▸ **Task goal**
Please write out all of the records below exactly as they appear.

[Collection entries]
#####
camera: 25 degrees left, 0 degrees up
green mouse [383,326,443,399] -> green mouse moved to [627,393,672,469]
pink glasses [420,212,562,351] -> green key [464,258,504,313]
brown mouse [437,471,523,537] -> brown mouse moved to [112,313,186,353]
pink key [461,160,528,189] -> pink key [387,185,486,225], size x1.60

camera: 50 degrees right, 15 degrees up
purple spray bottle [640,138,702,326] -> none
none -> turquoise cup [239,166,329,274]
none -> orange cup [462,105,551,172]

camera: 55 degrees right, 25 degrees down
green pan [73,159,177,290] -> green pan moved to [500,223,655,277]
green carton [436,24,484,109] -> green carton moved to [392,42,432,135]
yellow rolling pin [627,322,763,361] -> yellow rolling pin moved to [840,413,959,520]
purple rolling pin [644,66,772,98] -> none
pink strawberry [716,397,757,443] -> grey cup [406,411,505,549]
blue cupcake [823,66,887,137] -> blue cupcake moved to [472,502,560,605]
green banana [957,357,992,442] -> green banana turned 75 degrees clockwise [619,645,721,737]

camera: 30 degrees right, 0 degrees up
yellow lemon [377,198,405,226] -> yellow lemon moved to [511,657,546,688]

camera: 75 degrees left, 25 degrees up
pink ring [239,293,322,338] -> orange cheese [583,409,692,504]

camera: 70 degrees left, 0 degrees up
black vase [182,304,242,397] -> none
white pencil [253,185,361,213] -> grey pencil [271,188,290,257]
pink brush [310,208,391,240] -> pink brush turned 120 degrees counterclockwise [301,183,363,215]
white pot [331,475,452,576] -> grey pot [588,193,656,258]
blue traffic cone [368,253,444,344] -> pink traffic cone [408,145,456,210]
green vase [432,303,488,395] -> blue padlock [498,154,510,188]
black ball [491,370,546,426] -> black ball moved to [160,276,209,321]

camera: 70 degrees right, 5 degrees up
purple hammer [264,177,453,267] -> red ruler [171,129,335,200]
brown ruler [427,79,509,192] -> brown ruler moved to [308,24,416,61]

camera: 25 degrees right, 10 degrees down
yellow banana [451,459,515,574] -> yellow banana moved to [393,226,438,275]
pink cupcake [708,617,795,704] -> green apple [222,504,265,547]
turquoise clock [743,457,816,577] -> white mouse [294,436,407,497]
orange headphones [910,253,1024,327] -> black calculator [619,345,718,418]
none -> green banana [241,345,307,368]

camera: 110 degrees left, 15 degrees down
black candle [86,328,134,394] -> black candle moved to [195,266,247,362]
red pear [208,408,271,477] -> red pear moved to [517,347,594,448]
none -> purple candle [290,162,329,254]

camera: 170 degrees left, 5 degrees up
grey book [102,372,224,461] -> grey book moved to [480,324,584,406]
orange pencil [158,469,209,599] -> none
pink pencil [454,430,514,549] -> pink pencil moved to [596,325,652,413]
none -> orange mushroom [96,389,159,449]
#####
▸ **Exercise answer**
camera: 25 degrees left, 0 degrees up
green mouse [383,326,443,399] -> green mouse moved to [627,393,672,469]
pink glasses [420,212,562,351] -> green key [464,258,504,313]
brown mouse [437,471,523,537] -> brown mouse moved to [112,313,186,353]
pink key [461,160,528,189] -> pink key [387,185,486,225], size x1.60

camera: 50 degrees right, 15 degrees up
purple spray bottle [640,138,702,326] -> none
none -> turquoise cup [239,166,329,274]
none -> orange cup [462,105,551,172]

camera: 55 degrees right, 25 degrees down
green pan [73,159,177,290] -> green pan moved to [500,223,655,277]
green carton [436,24,484,109] -> green carton moved to [392,42,432,135]
yellow rolling pin [627,322,763,361] -> yellow rolling pin moved to [840,413,959,520]
purple rolling pin [644,66,772,98] -> none
pink strawberry [716,397,757,443] -> grey cup [406,411,505,549]
blue cupcake [823,66,887,137] -> blue cupcake moved to [472,502,560,605]
green banana [957,357,992,442] -> green banana turned 75 degrees clockwise [619,645,721,737]

camera: 30 degrees right, 0 degrees up
yellow lemon [377,198,405,226] -> yellow lemon moved to [511,657,546,688]

camera: 75 degrees left, 25 degrees up
pink ring [239,293,322,338] -> orange cheese [583,409,692,504]

camera: 70 degrees left, 0 degrees up
black vase [182,304,242,397] -> none
white pencil [253,185,361,213] -> grey pencil [271,188,290,257]
pink brush [310,208,391,240] -> pink brush turned 120 degrees counterclockwise [301,183,363,215]
white pot [331,475,452,576] -> grey pot [588,193,656,258]
blue traffic cone [368,253,444,344] -> pink traffic cone [408,145,456,210]
green vase [432,303,488,395] -> blue padlock [498,154,510,188]
black ball [491,370,546,426] -> black ball moved to [160,276,209,321]

camera: 70 degrees right, 5 degrees up
purple hammer [264,177,453,267] -> red ruler [171,129,335,200]
brown ruler [427,79,509,192] -> brown ruler moved to [308,24,416,61]

camera: 25 degrees right, 10 degrees down
yellow banana [451,459,515,574] -> yellow banana moved to [393,226,438,275]
pink cupcake [708,617,795,704] -> green apple [222,504,265,547]
turquoise clock [743,457,816,577] -> white mouse [294,436,407,497]
orange headphones [910,253,1024,327] -> black calculator [619,345,718,418]
none -> green banana [241,345,307,368]

camera: 110 degrees left, 15 degrees down
black candle [86,328,134,394] -> black candle moved to [195,266,247,362]
red pear [208,408,271,477] -> red pear moved to [517,347,594,448]
none -> purple candle [290,162,329,254]

camera: 170 degrees left, 5 degrees up
grey book [102,372,224,461] -> grey book moved to [480,324,584,406]
orange pencil [158,469,209,599] -> none
pink pencil [454,430,514,549] -> pink pencil moved to [596,325,652,413]
none -> orange mushroom [96,389,159,449]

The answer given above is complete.